Take the entries that follow and return exactly the lines from the one holding "262> 75 degrees clockwise" through the one holding "kitazuk <870, 365>", both included. Nothing else is needed.

# # # #

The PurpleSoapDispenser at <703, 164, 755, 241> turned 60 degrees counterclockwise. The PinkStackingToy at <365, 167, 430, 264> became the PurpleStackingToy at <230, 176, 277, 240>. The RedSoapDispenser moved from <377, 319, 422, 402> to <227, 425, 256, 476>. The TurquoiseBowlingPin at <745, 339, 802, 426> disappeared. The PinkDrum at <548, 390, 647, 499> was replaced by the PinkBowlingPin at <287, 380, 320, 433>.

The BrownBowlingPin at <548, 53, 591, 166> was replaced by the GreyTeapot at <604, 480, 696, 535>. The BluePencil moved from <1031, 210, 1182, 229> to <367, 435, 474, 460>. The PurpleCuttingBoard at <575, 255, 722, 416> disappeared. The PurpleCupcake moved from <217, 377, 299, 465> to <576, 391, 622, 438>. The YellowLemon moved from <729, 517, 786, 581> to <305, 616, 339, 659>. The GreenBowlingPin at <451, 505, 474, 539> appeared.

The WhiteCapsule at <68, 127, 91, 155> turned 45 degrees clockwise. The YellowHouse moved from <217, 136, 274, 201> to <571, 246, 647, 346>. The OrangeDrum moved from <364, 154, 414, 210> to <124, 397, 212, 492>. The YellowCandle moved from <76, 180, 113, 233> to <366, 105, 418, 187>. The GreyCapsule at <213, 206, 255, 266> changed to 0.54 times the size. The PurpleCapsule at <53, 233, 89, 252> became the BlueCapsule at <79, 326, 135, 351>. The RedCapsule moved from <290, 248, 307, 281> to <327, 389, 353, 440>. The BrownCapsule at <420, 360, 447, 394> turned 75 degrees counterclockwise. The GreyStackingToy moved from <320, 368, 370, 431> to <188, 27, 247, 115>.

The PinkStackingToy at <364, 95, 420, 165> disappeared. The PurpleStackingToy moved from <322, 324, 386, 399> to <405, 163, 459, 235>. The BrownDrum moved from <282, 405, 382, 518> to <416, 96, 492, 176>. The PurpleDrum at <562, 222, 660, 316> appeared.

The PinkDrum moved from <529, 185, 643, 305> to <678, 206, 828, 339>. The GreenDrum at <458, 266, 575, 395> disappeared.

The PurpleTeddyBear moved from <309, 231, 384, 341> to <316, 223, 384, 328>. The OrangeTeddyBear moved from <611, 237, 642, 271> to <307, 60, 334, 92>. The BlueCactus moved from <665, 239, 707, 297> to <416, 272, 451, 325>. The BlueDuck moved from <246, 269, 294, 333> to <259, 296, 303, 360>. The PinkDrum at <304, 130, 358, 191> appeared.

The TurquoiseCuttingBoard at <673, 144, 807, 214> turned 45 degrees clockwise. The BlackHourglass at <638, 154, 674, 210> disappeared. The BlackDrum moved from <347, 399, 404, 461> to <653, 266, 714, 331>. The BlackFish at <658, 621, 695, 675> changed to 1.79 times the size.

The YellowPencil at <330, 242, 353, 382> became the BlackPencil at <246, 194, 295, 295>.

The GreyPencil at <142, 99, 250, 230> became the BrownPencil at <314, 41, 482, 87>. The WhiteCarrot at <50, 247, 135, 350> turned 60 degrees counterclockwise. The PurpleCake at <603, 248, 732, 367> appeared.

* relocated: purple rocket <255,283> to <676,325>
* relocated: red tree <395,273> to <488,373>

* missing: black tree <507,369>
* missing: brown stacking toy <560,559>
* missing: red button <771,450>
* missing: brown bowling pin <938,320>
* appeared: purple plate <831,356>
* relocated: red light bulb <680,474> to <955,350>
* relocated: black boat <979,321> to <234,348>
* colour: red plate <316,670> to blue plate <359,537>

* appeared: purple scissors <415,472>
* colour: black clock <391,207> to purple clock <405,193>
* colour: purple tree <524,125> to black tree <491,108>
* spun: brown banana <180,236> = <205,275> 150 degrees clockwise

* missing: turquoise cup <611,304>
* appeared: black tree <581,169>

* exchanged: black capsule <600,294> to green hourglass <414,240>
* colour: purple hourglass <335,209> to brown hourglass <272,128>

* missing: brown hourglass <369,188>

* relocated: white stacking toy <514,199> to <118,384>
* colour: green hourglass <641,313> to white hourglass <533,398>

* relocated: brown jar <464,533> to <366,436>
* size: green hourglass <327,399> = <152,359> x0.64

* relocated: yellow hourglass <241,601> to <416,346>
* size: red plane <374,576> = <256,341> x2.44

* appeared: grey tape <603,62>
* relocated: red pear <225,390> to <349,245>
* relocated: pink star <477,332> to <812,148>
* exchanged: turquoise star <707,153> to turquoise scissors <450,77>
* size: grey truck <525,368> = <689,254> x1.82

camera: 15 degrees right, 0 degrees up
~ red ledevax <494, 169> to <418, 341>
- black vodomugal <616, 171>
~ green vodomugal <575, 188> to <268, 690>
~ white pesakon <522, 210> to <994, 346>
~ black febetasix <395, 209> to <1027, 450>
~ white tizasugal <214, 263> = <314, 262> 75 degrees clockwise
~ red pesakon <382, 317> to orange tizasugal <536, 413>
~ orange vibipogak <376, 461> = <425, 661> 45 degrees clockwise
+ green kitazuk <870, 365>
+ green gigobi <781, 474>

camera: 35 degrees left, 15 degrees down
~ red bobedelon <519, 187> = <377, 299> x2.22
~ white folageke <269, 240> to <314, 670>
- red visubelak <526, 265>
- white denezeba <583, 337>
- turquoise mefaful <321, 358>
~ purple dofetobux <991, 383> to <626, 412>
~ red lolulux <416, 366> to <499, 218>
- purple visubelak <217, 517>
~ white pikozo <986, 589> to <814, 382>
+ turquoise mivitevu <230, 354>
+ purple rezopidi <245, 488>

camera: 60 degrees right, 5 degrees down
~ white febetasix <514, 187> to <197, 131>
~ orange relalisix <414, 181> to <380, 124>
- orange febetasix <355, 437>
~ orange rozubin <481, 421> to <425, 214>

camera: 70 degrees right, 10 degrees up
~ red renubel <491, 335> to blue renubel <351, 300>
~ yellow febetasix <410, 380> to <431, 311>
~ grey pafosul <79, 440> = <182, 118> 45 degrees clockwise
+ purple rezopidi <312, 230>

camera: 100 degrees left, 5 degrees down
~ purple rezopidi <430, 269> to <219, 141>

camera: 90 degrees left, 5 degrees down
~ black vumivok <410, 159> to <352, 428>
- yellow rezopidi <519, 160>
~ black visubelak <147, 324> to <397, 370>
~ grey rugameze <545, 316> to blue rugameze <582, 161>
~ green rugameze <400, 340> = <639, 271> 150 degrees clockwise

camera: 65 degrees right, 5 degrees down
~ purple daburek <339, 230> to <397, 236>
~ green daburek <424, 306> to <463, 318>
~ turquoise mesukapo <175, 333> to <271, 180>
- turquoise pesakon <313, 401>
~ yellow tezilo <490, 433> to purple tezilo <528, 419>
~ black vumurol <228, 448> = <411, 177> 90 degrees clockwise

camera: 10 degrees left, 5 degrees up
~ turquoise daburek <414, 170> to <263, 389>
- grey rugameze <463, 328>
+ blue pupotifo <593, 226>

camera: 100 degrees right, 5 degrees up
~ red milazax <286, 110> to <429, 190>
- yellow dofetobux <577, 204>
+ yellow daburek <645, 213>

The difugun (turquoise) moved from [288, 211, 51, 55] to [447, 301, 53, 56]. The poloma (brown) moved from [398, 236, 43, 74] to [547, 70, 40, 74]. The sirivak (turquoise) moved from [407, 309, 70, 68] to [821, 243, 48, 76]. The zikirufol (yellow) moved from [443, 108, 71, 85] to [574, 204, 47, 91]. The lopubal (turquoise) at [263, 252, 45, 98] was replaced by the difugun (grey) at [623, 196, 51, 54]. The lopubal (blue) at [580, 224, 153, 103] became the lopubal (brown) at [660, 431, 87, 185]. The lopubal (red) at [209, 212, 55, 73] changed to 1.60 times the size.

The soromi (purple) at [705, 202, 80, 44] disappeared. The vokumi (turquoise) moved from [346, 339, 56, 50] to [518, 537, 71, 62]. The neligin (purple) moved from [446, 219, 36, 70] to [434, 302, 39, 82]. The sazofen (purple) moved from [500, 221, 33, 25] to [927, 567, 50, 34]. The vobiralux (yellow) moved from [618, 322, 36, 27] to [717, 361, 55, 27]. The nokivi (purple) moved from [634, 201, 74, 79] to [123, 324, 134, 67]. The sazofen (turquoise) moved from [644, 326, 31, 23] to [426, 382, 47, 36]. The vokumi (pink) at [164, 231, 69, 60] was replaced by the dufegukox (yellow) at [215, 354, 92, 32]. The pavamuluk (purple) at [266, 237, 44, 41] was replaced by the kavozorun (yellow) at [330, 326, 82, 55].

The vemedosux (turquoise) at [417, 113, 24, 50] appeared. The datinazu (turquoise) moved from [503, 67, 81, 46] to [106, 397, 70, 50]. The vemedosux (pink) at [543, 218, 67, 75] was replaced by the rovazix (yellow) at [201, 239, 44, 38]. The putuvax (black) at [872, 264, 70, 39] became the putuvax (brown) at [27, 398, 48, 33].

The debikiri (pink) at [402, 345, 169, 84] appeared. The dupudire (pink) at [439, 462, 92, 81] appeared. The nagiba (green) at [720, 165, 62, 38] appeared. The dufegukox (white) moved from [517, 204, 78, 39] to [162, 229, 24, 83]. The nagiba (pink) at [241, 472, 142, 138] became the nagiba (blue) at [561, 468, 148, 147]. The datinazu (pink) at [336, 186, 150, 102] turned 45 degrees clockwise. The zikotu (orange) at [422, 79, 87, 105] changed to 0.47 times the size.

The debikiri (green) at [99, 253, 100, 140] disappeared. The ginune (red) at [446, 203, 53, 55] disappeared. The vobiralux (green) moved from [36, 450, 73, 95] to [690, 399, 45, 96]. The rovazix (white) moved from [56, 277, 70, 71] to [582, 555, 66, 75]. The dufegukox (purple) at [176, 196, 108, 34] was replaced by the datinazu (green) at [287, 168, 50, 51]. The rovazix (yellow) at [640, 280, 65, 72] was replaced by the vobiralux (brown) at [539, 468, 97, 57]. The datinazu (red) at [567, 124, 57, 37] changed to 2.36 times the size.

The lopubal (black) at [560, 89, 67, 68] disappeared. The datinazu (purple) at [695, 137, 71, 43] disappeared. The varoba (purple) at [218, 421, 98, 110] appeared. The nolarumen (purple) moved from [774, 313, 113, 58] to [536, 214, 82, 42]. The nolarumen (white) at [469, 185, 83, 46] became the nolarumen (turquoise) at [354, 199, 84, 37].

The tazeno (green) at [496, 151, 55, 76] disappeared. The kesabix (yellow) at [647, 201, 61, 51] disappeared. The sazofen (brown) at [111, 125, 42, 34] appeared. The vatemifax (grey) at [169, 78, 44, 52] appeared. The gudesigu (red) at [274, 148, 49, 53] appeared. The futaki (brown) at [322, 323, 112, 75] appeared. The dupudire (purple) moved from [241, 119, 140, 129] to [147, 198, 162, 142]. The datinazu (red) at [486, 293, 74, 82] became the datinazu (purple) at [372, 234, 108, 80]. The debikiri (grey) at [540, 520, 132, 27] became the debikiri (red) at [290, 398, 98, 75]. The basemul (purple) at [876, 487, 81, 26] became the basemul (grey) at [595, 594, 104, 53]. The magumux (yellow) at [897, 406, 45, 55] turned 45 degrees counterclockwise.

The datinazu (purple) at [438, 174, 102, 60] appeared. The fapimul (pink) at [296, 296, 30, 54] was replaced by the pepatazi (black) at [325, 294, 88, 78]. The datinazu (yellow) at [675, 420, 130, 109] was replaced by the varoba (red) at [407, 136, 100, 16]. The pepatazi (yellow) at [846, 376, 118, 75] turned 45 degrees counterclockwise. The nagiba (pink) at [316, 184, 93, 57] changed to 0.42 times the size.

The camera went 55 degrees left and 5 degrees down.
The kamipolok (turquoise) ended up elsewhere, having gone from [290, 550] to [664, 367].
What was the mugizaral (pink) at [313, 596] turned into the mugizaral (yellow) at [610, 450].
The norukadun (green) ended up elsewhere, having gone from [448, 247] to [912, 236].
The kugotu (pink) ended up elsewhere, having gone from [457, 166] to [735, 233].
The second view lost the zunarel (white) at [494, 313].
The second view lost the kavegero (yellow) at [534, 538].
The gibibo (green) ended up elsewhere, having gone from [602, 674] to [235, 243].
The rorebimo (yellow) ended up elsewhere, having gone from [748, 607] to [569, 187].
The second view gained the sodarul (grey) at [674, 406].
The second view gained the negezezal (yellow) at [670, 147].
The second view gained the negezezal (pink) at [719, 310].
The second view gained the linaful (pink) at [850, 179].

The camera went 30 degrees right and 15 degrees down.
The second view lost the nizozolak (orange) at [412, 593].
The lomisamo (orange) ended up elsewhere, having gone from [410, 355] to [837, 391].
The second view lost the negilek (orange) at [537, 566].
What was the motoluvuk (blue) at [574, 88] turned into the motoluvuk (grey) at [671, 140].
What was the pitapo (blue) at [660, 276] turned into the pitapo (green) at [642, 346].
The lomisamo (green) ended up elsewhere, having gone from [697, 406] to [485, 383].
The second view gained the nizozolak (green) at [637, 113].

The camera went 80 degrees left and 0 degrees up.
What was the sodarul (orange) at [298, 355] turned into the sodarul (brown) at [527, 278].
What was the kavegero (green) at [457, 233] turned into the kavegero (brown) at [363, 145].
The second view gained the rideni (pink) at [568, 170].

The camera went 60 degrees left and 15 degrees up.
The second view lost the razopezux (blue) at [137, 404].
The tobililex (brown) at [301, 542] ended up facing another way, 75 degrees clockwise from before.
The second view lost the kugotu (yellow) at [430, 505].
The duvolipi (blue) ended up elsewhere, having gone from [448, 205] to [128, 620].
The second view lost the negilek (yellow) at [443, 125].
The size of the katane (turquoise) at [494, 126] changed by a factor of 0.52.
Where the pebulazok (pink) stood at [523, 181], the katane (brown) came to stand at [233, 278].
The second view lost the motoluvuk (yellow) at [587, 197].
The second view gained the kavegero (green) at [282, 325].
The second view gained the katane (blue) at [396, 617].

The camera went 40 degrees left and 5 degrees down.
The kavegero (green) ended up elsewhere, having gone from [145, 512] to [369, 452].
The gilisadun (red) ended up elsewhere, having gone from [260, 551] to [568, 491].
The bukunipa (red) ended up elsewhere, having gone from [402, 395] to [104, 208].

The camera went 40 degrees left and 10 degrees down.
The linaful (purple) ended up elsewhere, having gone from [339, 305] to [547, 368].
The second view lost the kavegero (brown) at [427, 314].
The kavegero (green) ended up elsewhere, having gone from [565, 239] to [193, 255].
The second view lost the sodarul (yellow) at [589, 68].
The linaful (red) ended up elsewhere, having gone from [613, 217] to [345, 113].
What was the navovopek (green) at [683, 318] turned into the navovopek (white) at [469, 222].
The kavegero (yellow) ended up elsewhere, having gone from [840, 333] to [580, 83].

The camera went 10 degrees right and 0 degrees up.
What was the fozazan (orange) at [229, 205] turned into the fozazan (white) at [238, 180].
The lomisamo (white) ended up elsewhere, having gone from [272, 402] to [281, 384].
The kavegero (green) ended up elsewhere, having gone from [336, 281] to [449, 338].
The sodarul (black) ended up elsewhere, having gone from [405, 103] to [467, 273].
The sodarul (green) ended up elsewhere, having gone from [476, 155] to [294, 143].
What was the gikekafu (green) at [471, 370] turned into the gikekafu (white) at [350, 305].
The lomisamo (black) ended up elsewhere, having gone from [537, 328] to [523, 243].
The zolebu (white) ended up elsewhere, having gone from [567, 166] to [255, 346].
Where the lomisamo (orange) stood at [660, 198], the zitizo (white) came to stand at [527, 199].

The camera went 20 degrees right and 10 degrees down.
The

# # # #

Task result:
~ white tizasugal <214, 263> = <314, 262> 75 degrees clockwise
~ red pesakon <382, 317> to orange tizasugal <536, 413>
~ orange vibipogak <376, 461> = <425, 661> 45 degrees clockwise
+ green kitazuk <870, 365>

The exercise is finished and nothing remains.